§ **Object correspondence data**:
⁂
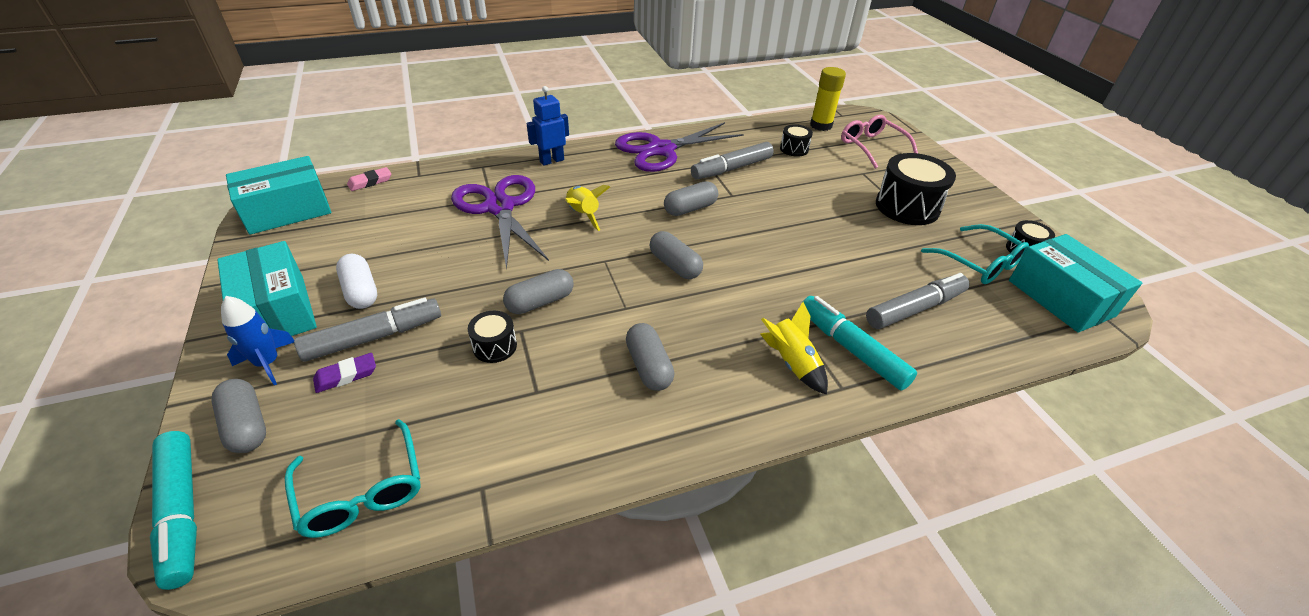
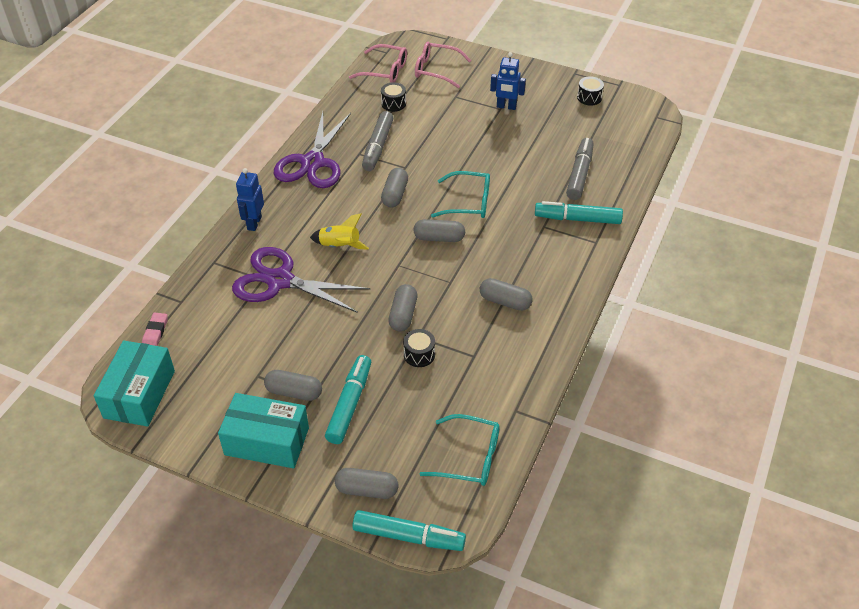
camera: 45 degrees left, 5 degrees up
(268, 363) = (318, 463): blue rocket -> none
(346, 375) = (371, 430): purple eraser -> none
(361, 291) = (294, 392): white capsule -> grey capsule
(373, 337) = (349, 404): grey marker -> turquoise marker
(792, 363) = (562, 247): yellow rocket -> none
(821, 125) = (384, 71): yellow glue stick -> pink glasses
(907, 207) = (506, 107): black drum -> blue robot
(978, 263) = (578, 122): turquoise glasses -> turquoise glasses (468, 202)
(1060, 298) = (631, 119): turquoise box -> none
⁂
Any picture among the entries must be skipped; copy all else exactly.

camera: 45 degrees left, 5 degrees up
(268, 363) = (318, 463): blue rocket -> none
(346, 375) = (371, 430): purple eraser -> none
(361, 291) = (294, 392): white capsule -> grey capsule
(373, 337) = (349, 404): grey marker -> turquoise marker
(792, 363) = (562, 247): yellow rocket -> none
(821, 125) = (384, 71): yellow glue stick -> pink glasses
(907, 207) = (506, 107): black drum -> blue robot
(978, 263) = (578, 122): turquoise glasses -> turquoise glasses (468, 202)
(1060, 298) = (631, 119): turquoise box -> none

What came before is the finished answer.